▶ [COLLECTED MATERIAL]
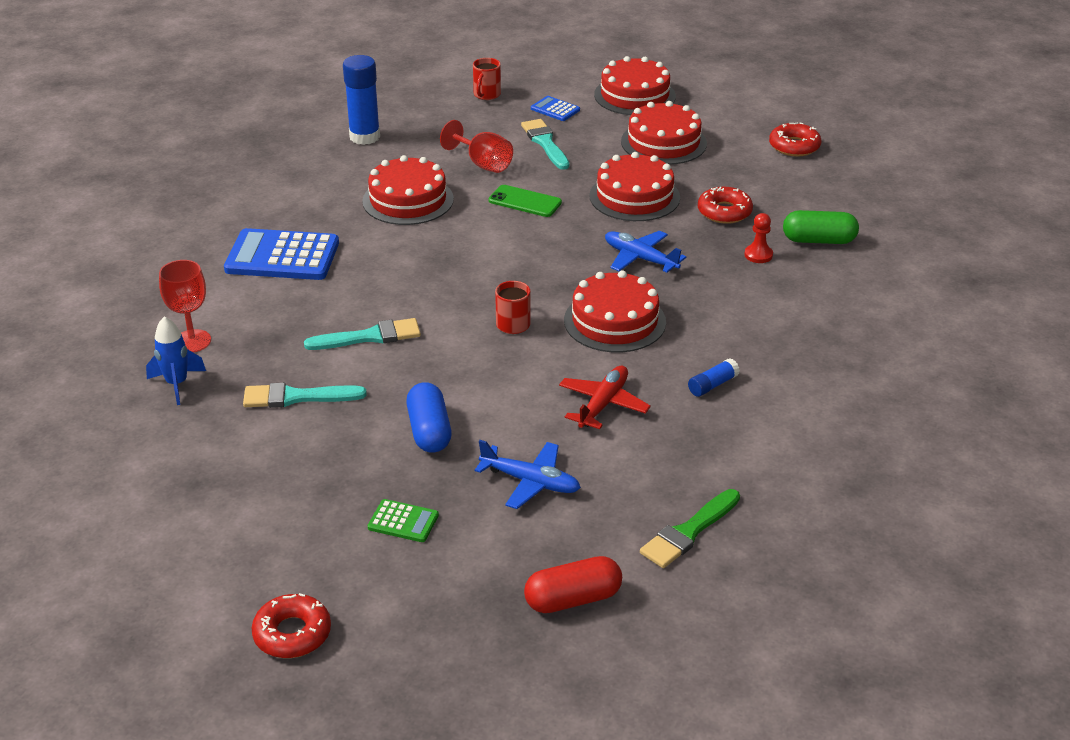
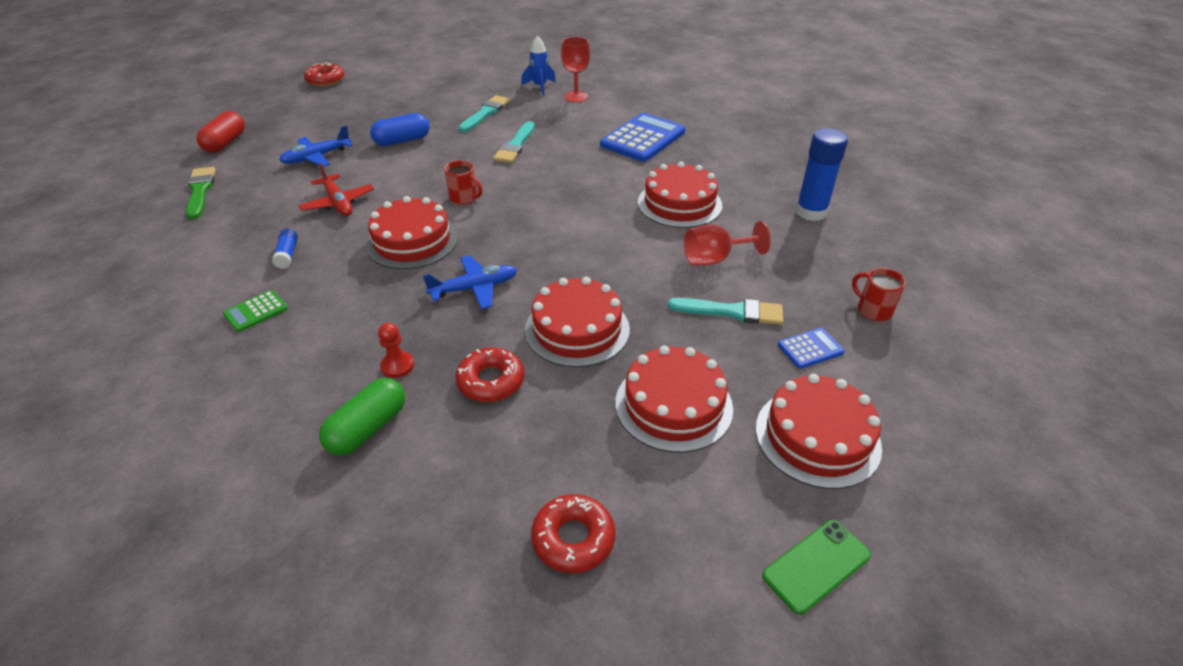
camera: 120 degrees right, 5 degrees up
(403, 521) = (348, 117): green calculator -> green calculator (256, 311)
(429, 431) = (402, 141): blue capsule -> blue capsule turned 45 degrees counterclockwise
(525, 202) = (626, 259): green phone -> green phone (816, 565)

▶ [EXERCISE DESCRIPTION] Show each line of the material holding "green".

▶ [RESULT FOR THIS TASK]
(403, 521) = (348, 117): green calculator -> green calculator (256, 311)
(525, 202) = (626, 259): green phone -> green phone (816, 565)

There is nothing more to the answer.